Instructions to follow: Of the lines in the data below, write out exactly those from the one holding "grey cylinder: 2 -> 3" through the one holding "green fork: 4 -> 5", both included.

Source records:
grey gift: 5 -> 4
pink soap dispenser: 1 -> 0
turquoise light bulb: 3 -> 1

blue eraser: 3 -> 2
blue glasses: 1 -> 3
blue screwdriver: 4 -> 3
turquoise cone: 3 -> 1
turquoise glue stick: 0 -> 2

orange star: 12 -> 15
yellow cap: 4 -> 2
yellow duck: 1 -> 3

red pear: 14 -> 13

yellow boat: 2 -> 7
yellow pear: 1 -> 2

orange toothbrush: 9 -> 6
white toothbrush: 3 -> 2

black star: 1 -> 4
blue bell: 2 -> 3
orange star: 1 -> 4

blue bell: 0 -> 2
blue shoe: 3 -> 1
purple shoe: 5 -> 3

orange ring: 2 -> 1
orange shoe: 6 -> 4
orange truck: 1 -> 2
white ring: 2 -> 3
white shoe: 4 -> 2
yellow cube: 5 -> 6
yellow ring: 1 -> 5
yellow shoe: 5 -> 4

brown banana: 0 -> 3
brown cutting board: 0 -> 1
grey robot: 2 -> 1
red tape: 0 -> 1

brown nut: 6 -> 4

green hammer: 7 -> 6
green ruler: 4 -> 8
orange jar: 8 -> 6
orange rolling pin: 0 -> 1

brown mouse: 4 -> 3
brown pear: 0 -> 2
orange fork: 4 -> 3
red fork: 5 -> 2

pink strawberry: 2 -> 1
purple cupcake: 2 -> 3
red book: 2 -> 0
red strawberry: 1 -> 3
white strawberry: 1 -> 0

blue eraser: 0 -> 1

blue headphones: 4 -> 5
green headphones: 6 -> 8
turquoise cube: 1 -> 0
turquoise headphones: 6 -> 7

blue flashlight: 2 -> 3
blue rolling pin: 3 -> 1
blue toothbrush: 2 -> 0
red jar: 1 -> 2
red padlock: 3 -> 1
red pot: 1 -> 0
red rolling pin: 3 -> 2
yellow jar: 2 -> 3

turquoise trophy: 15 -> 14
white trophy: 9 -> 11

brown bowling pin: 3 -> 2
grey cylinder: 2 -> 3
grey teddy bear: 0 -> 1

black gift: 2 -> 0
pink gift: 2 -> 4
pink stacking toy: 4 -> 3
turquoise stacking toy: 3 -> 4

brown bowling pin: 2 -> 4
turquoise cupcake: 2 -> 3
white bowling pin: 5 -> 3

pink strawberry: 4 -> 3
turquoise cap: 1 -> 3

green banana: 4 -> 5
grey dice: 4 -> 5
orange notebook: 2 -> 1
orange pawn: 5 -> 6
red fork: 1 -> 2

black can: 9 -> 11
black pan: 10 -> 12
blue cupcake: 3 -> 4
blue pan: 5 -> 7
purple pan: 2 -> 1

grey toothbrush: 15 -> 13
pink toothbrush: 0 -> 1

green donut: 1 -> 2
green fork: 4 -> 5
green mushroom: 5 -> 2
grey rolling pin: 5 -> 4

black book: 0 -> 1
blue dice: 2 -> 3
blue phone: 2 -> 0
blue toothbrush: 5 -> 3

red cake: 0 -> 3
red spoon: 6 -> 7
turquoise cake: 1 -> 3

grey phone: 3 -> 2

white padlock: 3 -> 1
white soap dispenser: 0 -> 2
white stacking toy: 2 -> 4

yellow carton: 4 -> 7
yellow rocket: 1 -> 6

Exercise answer:
grey cylinder: 2 -> 3
grey teddy bear: 0 -> 1

black gift: 2 -> 0
pink gift: 2 -> 4
pink stacking toy: 4 -> 3
turquoise stacking toy: 3 -> 4

brown bowling pin: 2 -> 4
turquoise cupcake: 2 -> 3
white bowling pin: 5 -> 3

pink strawberry: 4 -> 3
turquoise cap: 1 -> 3

green banana: 4 -> 5
grey dice: 4 -> 5
orange notebook: 2 -> 1
orange pawn: 5 -> 6
red fork: 1 -> 2

black can: 9 -> 11
black pan: 10 -> 12
blue cupcake: 3 -> 4
blue pan: 5 -> 7
purple pan: 2 -> 1

grey toothbrush: 15 -> 13
pink toothbrush: 0 -> 1

green donut: 1 -> 2
green fork: 4 -> 5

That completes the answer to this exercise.